> Task directions
Would you print only the lines running from the one with "grey hat: 3 -> 1" to the final line of the data below, word for word and without pictures?
········
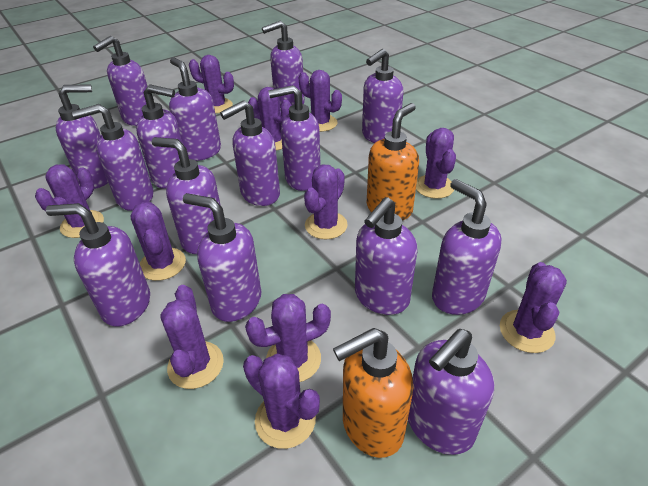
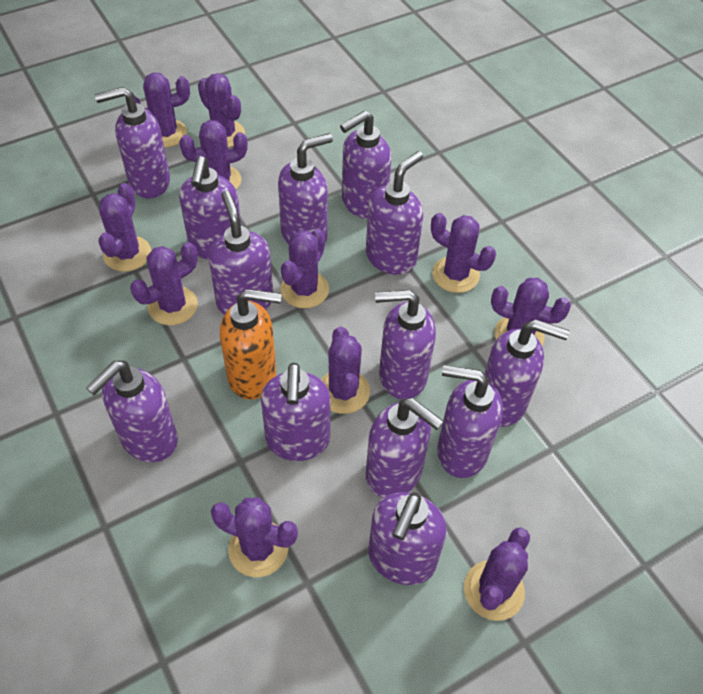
orange soap dispenser: 2 -> 1
purple soap dispenser: 15 -> 13

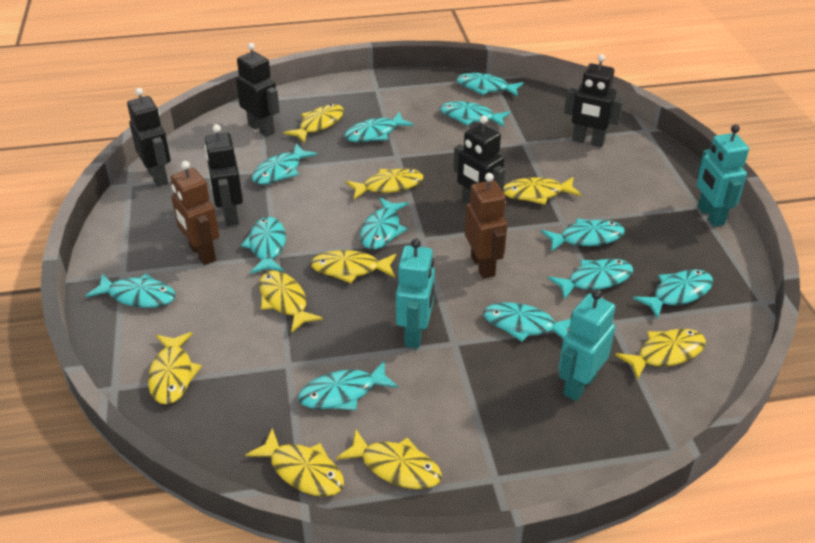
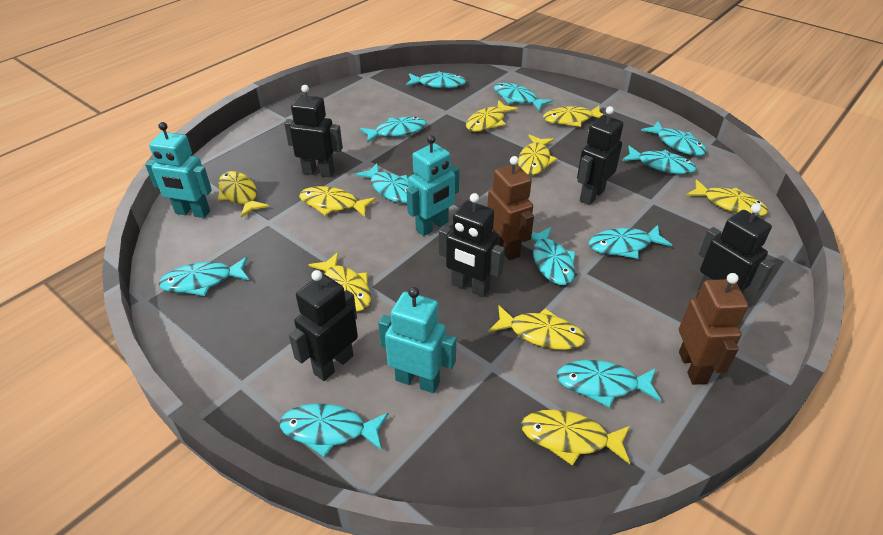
turquoise fish: 12 -> 11

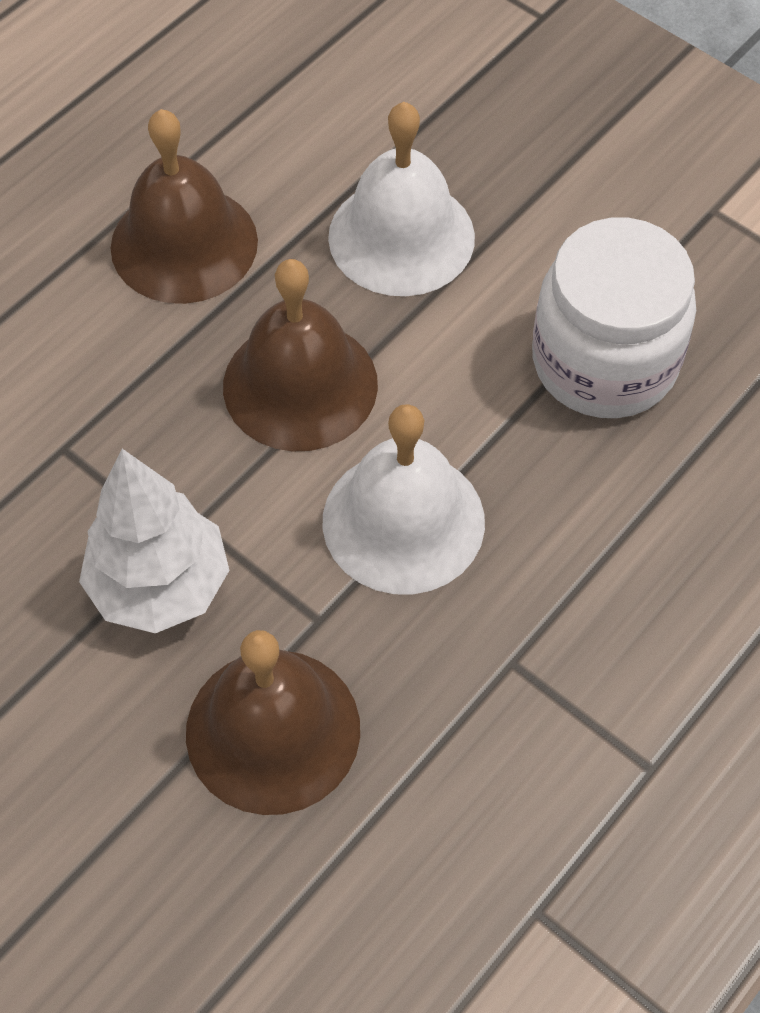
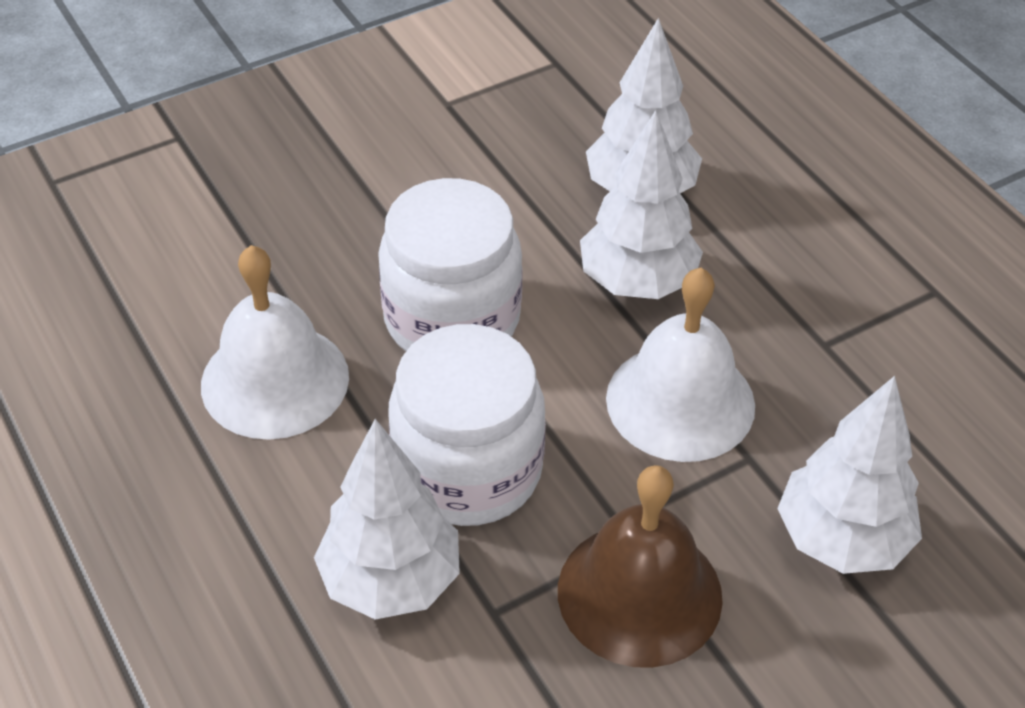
brown bell: 3 -> 1
white jar: 1 -> 2
white tree: 1 -> 4

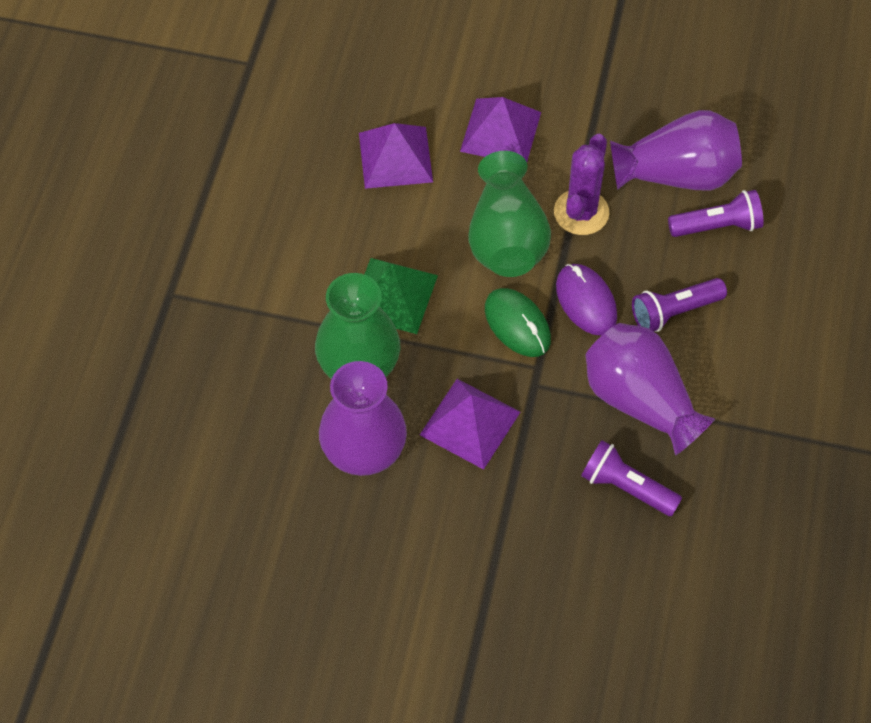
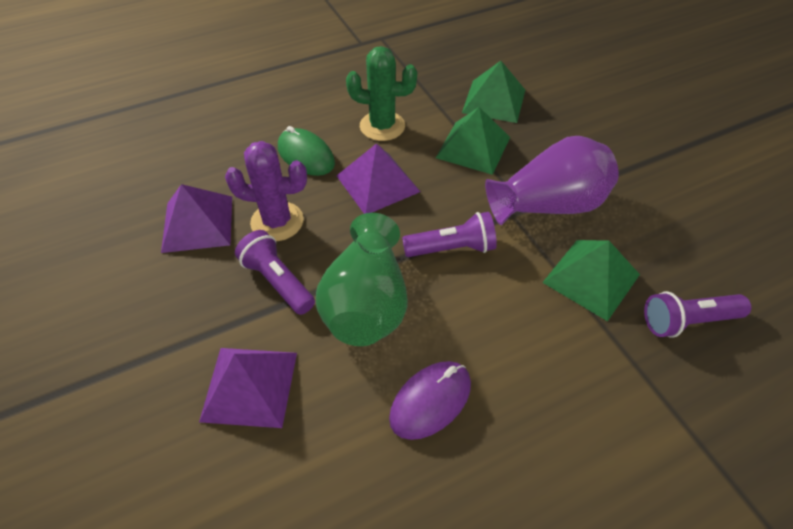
green cactus: 0 -> 1
green pyramid: 1 -> 3
green vase: 2 -> 1
purple vase: 3 -> 1

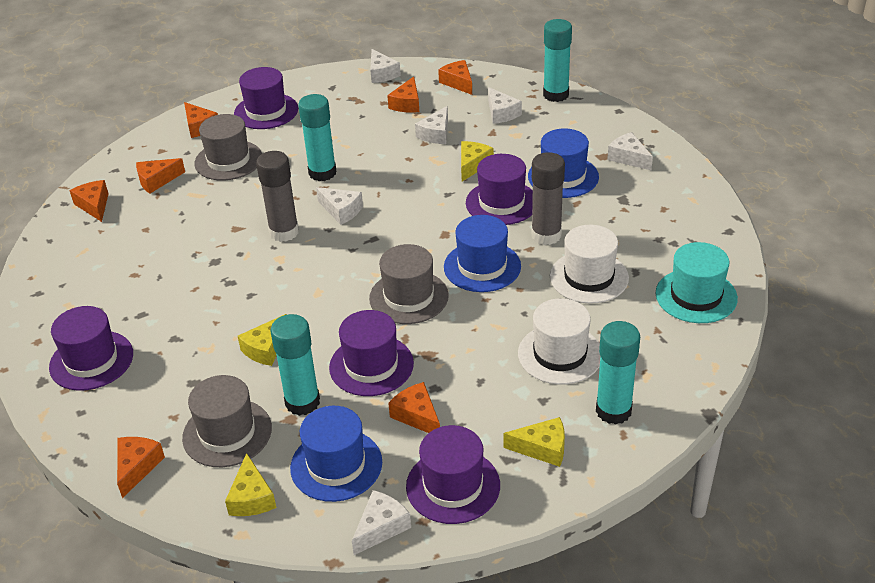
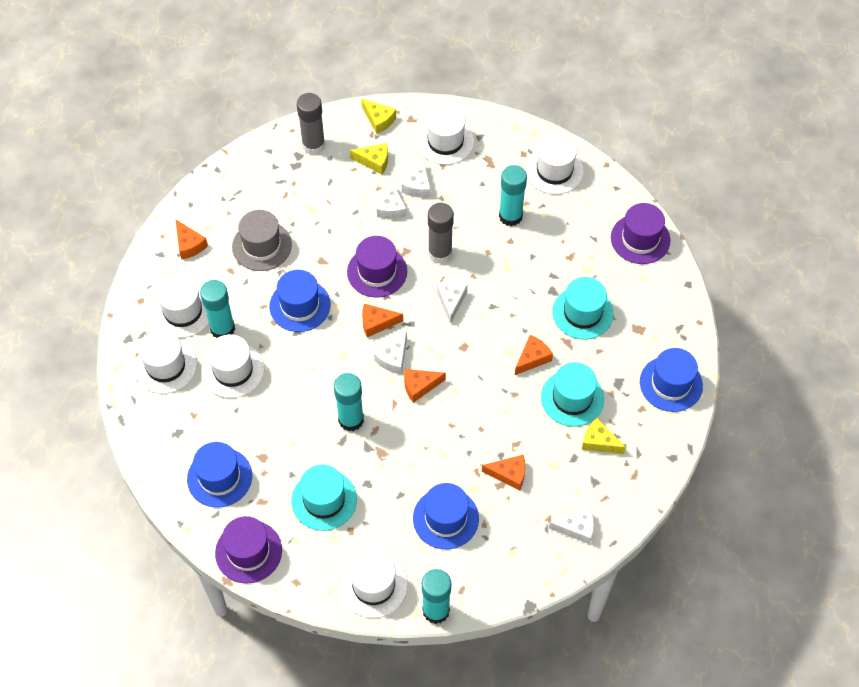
blue hat: 3 -> 4
grey hat: 3 -> 1
orange cheese: 7 -> 5
purple hat: 5 -> 3
turquoise hat: 1 -> 3
white cheese: 6 -> 5
white hat: 2 -> 6
yellow cheese: 4 -> 3

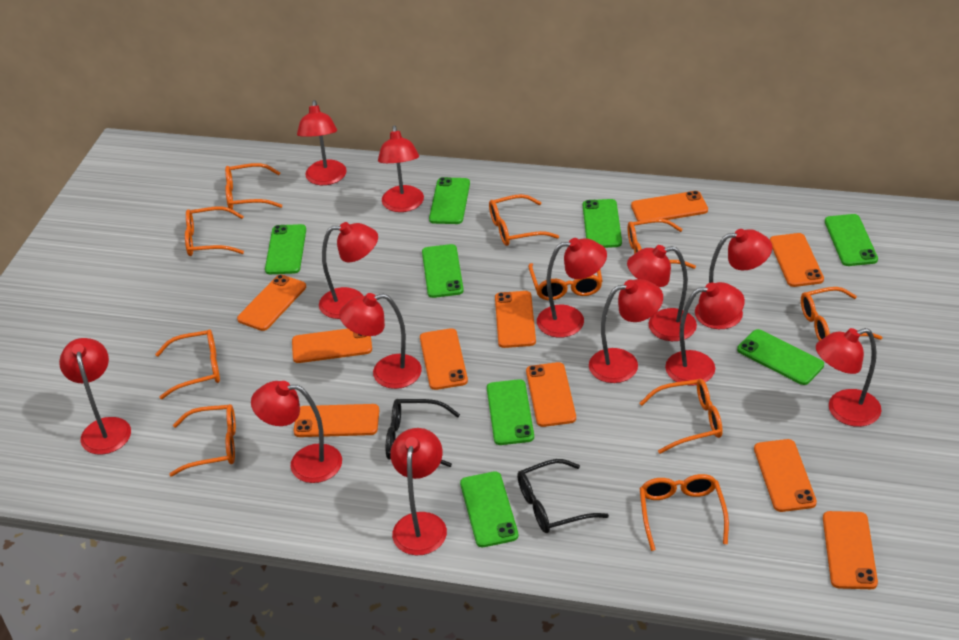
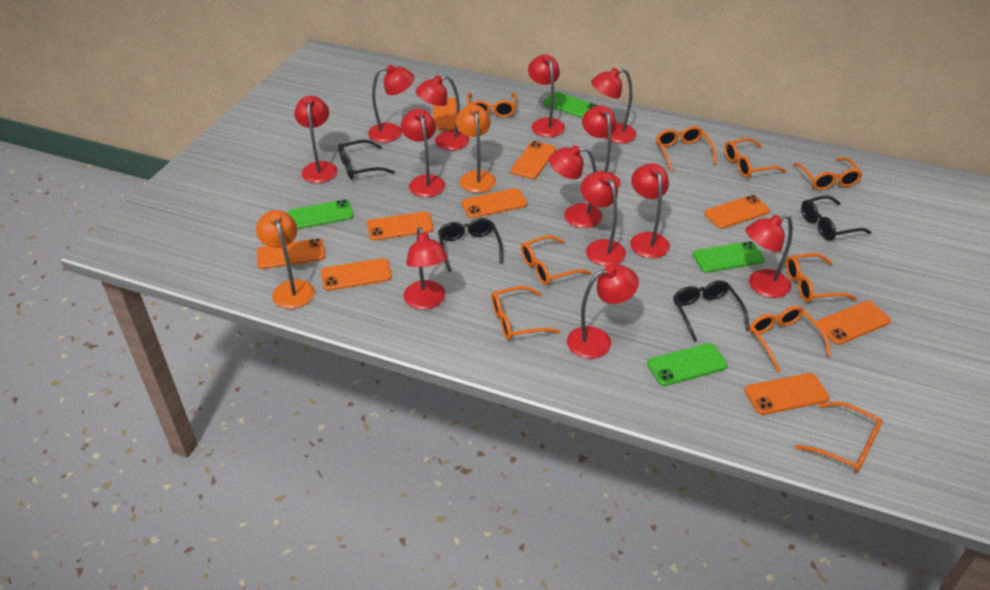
black glasses: 2 -> 4
green phone: 8 -> 4
orange glasses: 10 -> 9
orange lamp: 0 -> 2
orange phone: 10 -> 9

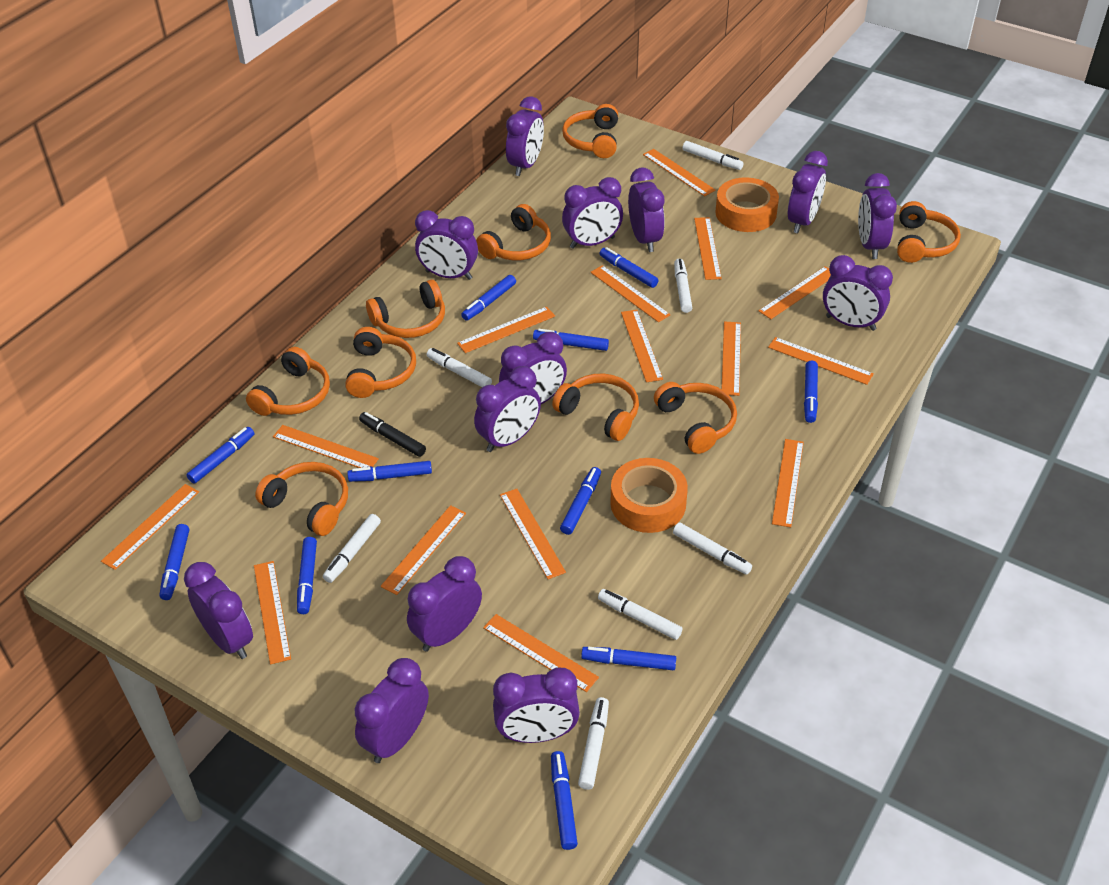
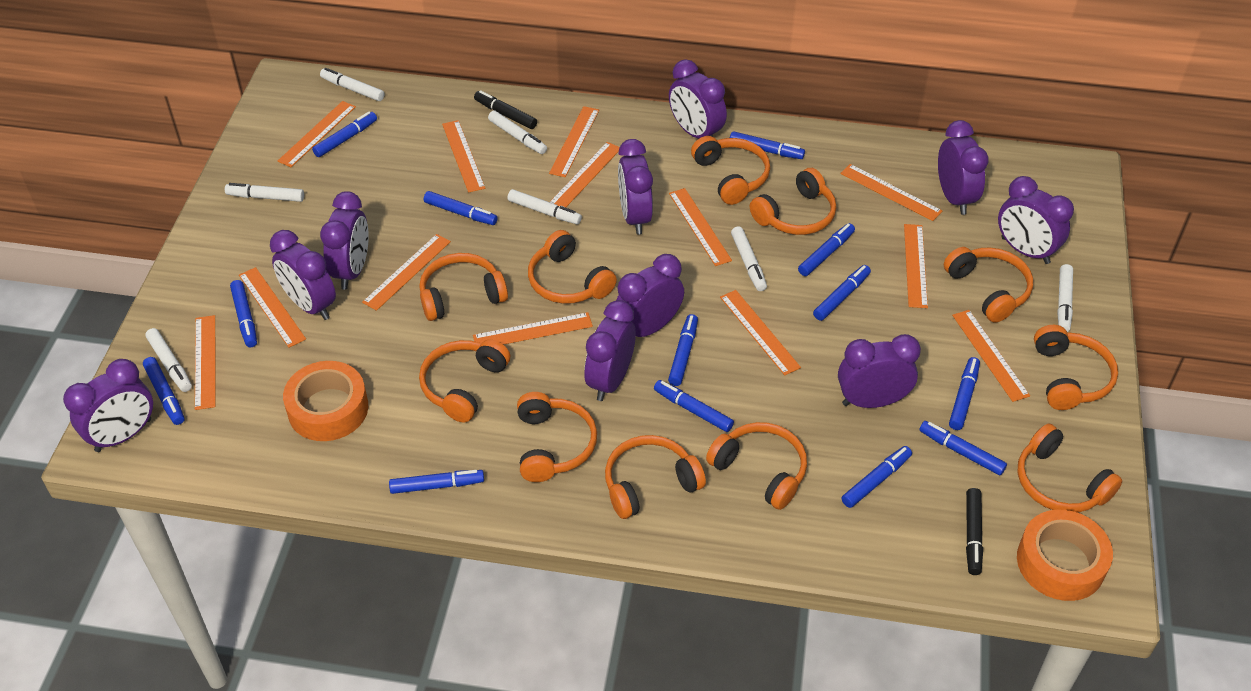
black marker: 1 -> 2
blue marker: 11 -> 13
orange headphones: 9 -> 11
orange ruler: 15 -> 13
purple clock: 13 -> 10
········
> Answer section
grey hat: 3 -> 1
orange cheese: 7 -> 5
purple hat: 5 -> 3
turquoise hat: 1 -> 3
white cheese: 6 -> 5
white hat: 2 -> 6
yellow cheese: 4 -> 3

black glasses: 2 -> 4
green phone: 8 -> 4
orange glasses: 10 -> 9
orange lamp: 0 -> 2
orange phone: 10 -> 9

black marker: 1 -> 2
blue marker: 11 -> 13
orange headphones: 9 -> 11
orange ruler: 15 -> 13
purple clock: 13 -> 10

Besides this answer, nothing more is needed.